**WHAT THE TASK REQUIRES**
Where a line below contains "none", count it. Reply with the total only.

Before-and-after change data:
□ □ □ □
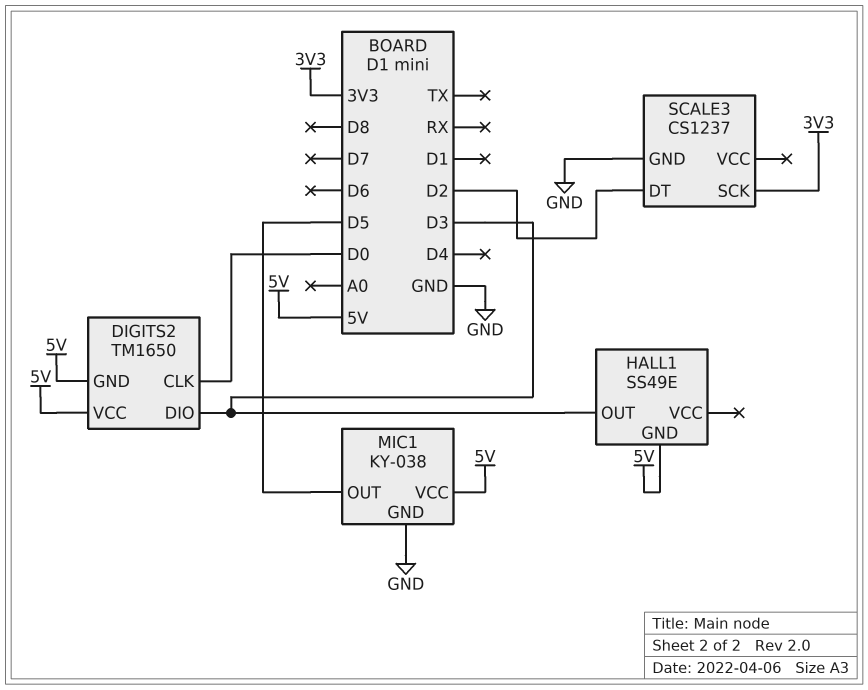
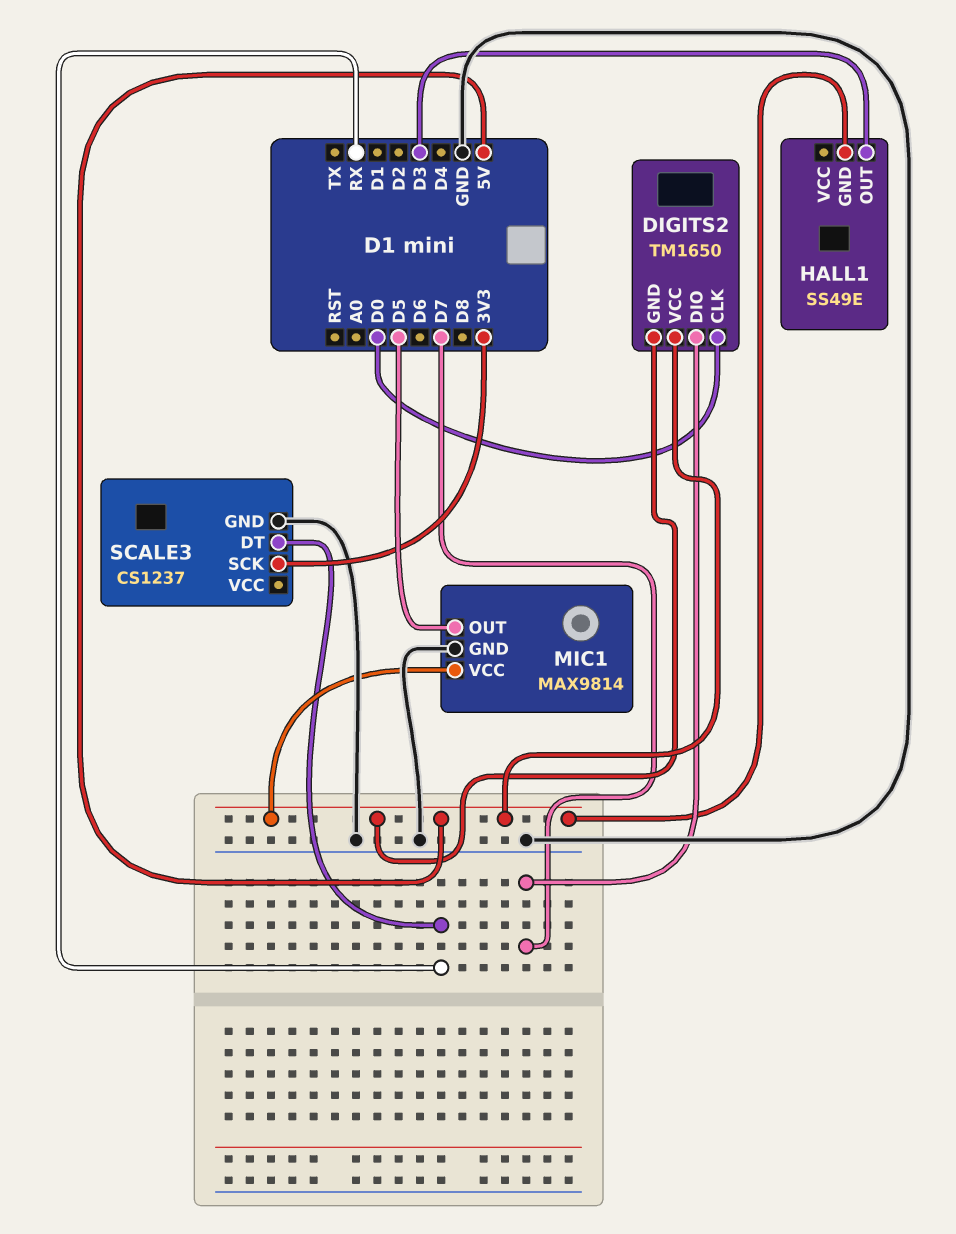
DIGITS2 pin DIO: D3 -> D7
MIC1: KY-038 -> MAX9814
SCALE3 pin DT: D2 -> RX

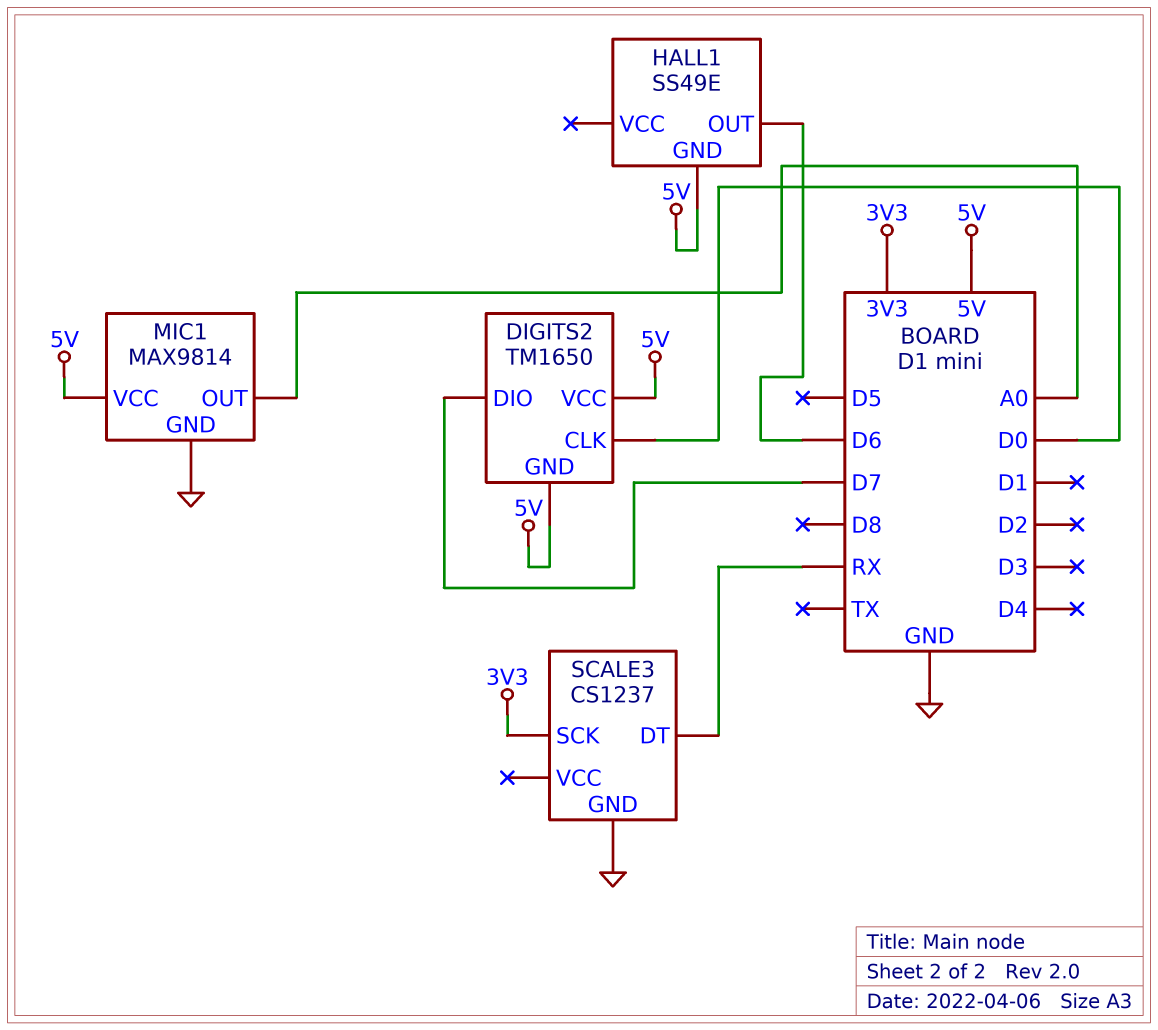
HALL1 pin OUT: D3 -> D6
MIC1 pin OUT: D5 -> A0

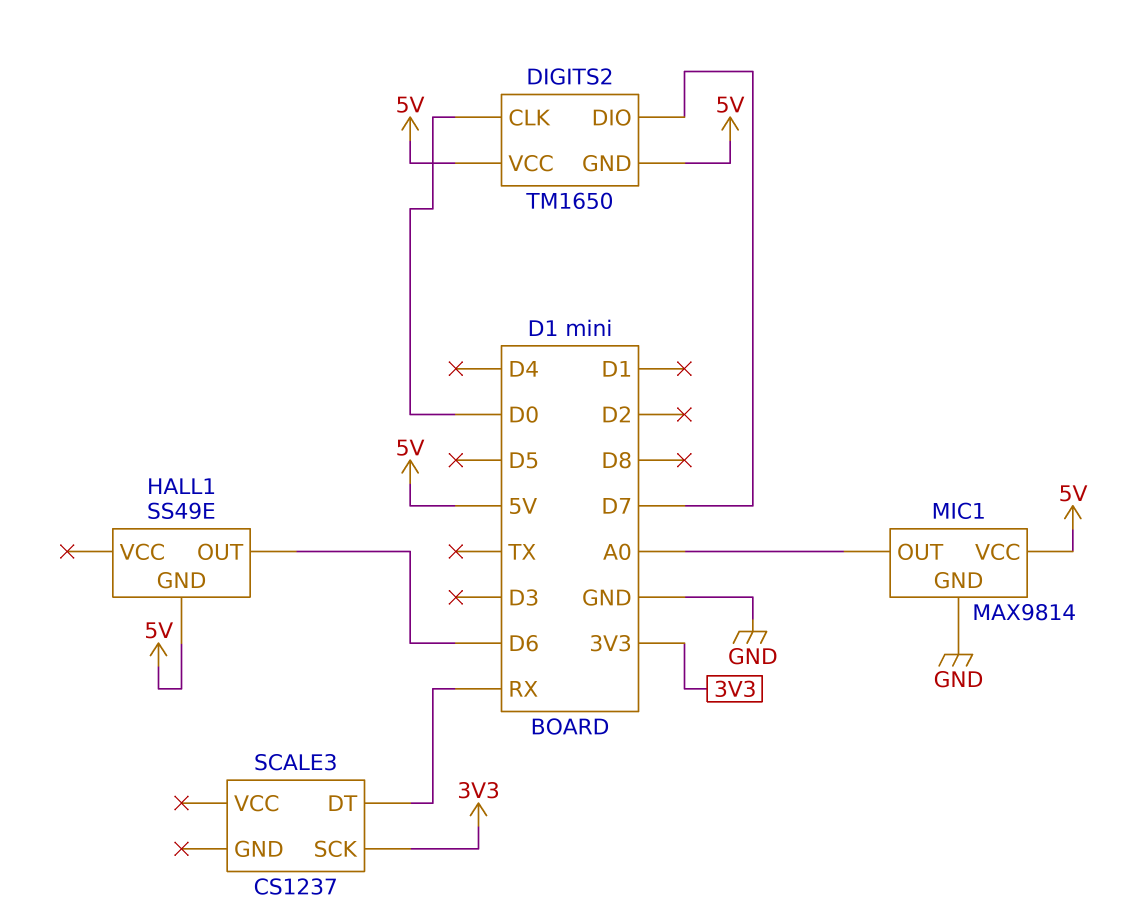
SCALE3 pin GND: GND -> none

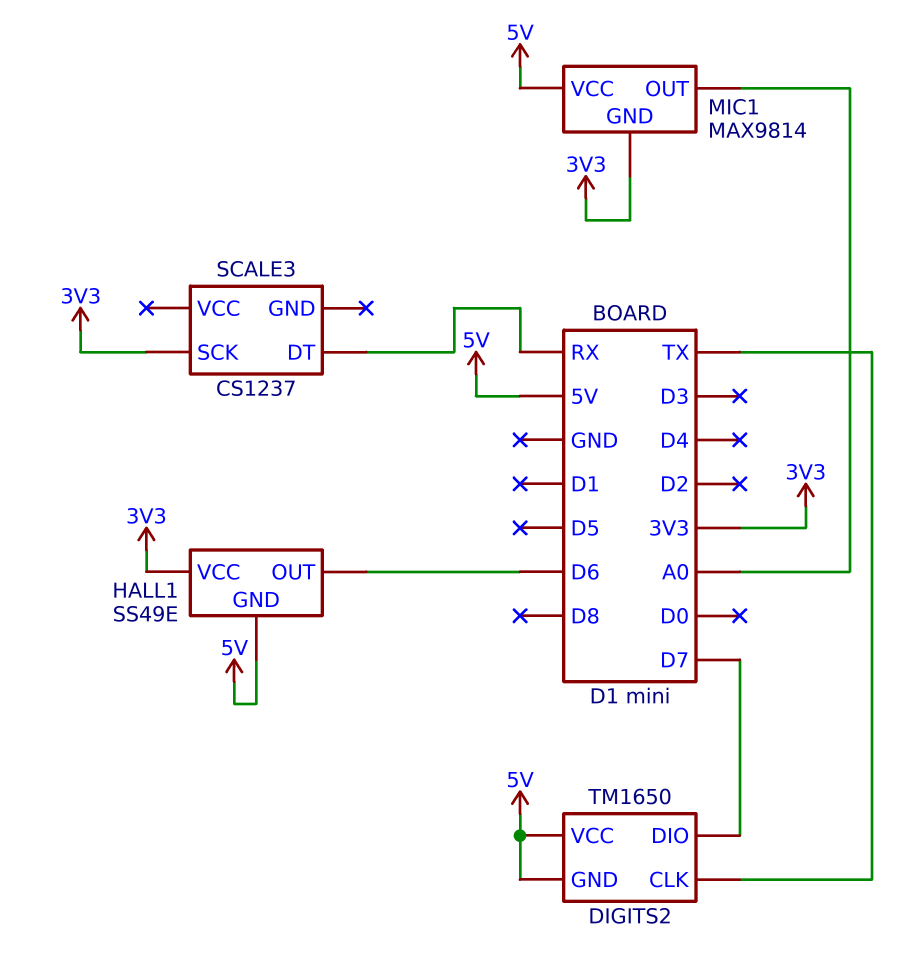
DIGITS2 pin CLK: D0 -> TX
HALL1 pin VCC: none -> 3V3
MIC1 pin GND: GND -> 3V3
□ □ □ □
**YOUR RESPONSE**
2